Multi-step shape changes:
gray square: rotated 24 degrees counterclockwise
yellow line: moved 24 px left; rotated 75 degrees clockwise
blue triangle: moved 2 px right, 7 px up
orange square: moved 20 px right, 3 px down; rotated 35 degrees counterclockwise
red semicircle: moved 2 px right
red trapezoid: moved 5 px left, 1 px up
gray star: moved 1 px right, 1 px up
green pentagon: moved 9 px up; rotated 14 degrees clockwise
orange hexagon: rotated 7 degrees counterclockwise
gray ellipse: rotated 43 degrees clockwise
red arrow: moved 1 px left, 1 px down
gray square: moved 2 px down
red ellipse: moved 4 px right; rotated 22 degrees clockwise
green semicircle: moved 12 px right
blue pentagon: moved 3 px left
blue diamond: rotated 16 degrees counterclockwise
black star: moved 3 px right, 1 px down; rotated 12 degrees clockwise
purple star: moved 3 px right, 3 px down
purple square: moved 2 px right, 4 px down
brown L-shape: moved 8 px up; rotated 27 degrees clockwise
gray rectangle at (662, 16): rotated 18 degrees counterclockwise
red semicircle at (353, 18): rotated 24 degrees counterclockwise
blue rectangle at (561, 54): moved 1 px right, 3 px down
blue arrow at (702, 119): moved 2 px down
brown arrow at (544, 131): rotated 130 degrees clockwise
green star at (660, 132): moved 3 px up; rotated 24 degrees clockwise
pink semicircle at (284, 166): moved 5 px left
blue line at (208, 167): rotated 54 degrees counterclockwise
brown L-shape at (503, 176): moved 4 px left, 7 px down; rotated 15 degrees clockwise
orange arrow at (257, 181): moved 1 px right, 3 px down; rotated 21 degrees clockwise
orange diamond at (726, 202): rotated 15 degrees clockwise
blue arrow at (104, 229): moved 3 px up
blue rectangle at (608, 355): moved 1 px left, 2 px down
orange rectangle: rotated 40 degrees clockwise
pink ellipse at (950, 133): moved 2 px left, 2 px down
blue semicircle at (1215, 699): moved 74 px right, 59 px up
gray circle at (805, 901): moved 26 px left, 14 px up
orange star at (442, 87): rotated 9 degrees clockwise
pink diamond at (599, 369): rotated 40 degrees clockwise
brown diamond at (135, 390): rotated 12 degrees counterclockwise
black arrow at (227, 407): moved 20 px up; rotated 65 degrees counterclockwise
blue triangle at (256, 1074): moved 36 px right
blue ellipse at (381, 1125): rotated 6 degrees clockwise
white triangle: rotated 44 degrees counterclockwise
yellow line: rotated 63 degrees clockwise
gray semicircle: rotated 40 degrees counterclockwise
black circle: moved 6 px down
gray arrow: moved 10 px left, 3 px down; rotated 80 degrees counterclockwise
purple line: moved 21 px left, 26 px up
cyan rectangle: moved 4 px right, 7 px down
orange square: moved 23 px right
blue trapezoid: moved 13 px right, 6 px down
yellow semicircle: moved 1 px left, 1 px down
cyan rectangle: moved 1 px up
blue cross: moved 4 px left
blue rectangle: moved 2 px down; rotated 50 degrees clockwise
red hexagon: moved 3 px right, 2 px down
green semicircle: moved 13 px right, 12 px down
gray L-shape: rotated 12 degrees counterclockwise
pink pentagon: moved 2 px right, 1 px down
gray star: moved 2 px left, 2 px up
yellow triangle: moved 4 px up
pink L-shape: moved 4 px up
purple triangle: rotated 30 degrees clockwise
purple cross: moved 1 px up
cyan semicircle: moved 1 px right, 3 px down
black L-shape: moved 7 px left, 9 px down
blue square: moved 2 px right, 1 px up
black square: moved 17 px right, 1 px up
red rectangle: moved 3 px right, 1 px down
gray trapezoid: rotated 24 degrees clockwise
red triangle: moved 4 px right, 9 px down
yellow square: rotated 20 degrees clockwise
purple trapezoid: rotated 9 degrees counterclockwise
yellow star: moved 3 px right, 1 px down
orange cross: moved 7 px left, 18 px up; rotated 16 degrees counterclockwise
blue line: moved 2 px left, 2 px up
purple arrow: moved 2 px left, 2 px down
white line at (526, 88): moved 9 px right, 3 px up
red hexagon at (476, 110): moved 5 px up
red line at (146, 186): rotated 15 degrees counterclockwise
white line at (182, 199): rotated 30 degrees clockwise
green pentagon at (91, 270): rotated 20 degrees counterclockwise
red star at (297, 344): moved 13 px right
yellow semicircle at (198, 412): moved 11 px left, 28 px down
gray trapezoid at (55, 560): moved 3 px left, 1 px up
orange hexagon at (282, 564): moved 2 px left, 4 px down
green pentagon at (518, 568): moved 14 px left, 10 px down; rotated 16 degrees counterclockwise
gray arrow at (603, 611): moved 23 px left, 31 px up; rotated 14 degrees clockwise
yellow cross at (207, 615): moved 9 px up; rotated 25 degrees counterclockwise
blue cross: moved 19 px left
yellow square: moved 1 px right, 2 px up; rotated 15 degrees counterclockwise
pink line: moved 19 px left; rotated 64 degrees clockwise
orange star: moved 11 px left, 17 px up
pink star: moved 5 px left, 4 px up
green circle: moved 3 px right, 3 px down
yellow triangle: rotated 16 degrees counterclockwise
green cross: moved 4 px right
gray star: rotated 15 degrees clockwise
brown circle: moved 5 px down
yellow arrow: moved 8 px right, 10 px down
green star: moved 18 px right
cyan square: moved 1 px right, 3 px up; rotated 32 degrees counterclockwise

Problem: From the line holding "blue pentagon: moved 3 px left" to the line holding "brown L-shape: moved", inclusive, restate each line above exactly as written.

Written answer:
blue pentagon: moved 3 px left
blue diamond: rotated 16 degrees counterclockwise
black star: moved 3 px right, 1 px down; rotated 12 degrees clockwise
purple star: moved 3 px right, 3 px down
purple square: moved 2 px right, 4 px down
brown L-shape: moved 8 px up; rotated 27 degrees clockwise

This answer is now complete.